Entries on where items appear
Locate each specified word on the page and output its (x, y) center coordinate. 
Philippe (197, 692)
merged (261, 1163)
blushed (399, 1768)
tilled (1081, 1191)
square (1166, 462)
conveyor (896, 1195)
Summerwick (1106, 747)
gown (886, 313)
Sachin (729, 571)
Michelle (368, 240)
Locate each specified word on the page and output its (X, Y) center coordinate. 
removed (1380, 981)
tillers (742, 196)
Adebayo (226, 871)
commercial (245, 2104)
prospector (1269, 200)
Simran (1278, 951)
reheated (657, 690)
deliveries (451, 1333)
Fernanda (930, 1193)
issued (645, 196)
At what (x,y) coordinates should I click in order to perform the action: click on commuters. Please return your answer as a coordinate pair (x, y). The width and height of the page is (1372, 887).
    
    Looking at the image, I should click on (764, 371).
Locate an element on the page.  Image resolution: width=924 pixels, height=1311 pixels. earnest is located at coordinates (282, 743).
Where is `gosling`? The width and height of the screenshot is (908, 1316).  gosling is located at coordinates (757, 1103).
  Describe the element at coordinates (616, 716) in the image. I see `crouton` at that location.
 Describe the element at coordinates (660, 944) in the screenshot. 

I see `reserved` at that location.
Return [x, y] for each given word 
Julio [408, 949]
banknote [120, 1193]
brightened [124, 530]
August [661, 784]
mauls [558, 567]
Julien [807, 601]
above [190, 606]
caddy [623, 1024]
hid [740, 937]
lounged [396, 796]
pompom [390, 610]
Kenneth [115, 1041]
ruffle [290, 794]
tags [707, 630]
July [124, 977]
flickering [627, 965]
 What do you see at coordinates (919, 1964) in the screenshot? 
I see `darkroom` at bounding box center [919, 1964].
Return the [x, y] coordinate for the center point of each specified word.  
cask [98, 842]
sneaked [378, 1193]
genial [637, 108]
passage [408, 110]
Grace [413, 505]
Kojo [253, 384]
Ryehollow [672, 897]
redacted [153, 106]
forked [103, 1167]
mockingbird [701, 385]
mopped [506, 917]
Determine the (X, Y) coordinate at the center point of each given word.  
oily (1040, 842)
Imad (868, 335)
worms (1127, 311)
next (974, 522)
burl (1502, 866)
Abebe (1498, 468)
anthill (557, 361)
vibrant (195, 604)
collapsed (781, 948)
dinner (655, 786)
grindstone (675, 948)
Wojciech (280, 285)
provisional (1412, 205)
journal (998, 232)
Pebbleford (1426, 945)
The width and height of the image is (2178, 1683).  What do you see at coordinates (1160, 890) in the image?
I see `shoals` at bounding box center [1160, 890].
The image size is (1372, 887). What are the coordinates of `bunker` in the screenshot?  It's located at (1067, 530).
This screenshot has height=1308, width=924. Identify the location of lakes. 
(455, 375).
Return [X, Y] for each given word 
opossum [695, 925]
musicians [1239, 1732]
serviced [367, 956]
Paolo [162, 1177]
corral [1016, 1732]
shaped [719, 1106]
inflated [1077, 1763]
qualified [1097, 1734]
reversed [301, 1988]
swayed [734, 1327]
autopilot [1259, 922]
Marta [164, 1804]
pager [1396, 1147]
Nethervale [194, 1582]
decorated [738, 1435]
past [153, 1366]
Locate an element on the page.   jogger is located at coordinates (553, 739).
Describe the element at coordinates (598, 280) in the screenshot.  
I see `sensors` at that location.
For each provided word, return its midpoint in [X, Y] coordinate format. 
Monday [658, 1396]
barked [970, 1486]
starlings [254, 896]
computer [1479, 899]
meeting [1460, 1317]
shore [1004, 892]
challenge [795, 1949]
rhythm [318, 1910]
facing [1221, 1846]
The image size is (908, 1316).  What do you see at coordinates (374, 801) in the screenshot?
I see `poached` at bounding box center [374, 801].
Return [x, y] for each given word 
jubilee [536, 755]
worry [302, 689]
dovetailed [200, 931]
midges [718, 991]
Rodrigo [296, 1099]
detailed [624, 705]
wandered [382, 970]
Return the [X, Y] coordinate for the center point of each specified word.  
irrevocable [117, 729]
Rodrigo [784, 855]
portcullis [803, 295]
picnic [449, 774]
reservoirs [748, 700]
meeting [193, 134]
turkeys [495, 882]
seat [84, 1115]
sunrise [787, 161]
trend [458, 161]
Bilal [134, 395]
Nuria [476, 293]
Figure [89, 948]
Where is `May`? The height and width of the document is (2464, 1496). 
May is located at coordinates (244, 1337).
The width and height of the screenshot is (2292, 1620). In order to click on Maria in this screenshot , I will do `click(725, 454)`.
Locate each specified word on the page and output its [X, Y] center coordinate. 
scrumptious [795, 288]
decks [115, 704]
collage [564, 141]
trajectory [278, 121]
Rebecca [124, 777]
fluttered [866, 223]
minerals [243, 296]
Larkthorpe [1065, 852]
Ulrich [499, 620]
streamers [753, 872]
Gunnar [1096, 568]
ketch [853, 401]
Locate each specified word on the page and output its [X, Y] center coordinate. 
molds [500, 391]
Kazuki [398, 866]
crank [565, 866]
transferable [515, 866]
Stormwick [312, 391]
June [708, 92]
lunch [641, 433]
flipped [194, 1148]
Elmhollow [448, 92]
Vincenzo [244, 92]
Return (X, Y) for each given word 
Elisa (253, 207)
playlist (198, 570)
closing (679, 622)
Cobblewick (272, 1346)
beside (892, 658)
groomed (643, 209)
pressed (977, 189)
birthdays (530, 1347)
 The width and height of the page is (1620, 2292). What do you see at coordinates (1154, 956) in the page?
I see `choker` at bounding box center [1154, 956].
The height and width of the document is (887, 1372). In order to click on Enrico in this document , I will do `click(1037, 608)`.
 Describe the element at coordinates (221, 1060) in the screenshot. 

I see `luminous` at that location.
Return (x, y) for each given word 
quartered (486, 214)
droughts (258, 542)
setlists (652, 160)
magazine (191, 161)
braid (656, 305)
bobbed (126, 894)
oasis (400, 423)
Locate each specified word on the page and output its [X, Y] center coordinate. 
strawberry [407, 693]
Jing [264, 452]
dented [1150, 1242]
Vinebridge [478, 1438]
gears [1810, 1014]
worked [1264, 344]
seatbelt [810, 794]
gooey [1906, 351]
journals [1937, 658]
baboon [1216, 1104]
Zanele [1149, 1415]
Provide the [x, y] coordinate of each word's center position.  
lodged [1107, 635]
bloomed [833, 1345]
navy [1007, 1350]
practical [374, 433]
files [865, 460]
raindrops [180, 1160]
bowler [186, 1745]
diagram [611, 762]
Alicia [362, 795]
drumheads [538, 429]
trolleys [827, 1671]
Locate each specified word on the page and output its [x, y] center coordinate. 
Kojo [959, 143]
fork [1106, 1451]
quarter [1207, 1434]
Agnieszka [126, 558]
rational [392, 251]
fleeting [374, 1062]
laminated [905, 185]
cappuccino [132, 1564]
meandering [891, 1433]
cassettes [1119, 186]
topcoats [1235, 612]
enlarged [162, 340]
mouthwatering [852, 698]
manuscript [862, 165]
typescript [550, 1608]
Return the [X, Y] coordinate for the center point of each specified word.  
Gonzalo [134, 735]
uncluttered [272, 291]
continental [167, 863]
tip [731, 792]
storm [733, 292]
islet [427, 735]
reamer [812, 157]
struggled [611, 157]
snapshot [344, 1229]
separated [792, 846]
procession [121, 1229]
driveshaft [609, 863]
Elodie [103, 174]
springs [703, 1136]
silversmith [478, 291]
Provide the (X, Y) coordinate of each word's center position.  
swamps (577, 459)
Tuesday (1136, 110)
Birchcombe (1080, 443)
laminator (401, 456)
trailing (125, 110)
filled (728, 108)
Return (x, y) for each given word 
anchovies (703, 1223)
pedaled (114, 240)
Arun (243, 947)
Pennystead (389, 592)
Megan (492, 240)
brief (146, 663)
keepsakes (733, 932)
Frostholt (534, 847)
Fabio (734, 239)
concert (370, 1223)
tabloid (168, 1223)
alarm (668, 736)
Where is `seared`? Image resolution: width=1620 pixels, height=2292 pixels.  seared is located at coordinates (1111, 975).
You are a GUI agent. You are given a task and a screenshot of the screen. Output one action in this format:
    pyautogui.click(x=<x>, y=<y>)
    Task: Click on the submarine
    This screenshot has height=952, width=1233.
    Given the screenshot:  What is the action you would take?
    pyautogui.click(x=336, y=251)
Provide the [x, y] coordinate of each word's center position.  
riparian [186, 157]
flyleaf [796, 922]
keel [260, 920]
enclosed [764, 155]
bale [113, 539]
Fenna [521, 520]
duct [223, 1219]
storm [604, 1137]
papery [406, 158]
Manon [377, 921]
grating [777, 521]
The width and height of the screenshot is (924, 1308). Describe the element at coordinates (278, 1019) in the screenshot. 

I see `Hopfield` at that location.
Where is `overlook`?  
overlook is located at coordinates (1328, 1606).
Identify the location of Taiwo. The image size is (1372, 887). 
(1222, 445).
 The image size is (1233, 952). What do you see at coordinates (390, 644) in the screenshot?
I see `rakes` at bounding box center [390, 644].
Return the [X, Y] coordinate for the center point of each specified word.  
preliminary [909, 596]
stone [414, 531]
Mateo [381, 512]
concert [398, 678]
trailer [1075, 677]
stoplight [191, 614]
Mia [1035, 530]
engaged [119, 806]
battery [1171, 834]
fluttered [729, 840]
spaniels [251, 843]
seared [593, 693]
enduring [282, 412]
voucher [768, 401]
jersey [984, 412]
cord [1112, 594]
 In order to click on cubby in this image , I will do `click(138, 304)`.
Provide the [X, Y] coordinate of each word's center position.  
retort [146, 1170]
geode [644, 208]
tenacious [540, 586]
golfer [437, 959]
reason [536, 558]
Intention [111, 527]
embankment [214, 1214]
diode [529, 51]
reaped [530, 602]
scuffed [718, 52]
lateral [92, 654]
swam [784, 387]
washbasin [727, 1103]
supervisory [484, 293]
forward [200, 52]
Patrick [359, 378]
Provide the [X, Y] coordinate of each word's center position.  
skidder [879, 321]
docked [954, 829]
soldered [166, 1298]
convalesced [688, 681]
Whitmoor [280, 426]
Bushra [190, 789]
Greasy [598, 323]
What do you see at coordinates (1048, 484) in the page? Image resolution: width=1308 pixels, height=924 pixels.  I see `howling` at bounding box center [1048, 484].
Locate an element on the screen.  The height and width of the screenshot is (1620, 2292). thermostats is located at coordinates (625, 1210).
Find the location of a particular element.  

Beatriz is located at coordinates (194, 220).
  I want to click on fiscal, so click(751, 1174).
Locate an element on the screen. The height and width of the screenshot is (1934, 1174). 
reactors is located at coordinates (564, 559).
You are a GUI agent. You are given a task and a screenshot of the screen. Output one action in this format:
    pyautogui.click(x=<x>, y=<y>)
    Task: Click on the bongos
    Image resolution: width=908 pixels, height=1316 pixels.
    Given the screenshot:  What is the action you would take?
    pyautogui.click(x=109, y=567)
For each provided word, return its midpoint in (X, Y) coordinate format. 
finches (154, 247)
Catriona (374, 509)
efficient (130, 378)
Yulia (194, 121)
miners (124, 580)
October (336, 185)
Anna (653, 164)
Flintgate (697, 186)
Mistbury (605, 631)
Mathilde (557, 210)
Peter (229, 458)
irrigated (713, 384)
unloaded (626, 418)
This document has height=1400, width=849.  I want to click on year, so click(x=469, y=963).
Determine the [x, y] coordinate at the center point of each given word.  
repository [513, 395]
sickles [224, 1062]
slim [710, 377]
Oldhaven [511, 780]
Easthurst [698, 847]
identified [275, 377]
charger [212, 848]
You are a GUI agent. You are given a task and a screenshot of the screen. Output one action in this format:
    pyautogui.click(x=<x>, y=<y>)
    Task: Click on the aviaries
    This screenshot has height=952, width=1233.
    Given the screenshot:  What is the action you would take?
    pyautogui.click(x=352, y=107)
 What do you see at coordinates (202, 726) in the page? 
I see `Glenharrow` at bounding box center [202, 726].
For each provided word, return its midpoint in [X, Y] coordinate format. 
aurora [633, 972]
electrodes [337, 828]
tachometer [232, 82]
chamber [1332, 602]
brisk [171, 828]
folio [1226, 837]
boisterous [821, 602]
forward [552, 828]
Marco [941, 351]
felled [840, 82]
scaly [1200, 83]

Task to carry out:
Find every line in the entries above that contains the word "Describe", matching case exactly, and copy each such line in full.

Full solution:
  Describe the element at coordinates (616, 716) in the image. I see `crouton` at that location.
 Describe the element at coordinates (660, 944) in the screenshot. 
Describe the element at coordinates (598, 280) in the screenshot.  
 Describe the element at coordinates (221, 1060) in the screenshot. 
The width and height of the screenshot is (924, 1308). Describe the element at coordinates (278, 1019) in the screenshot. 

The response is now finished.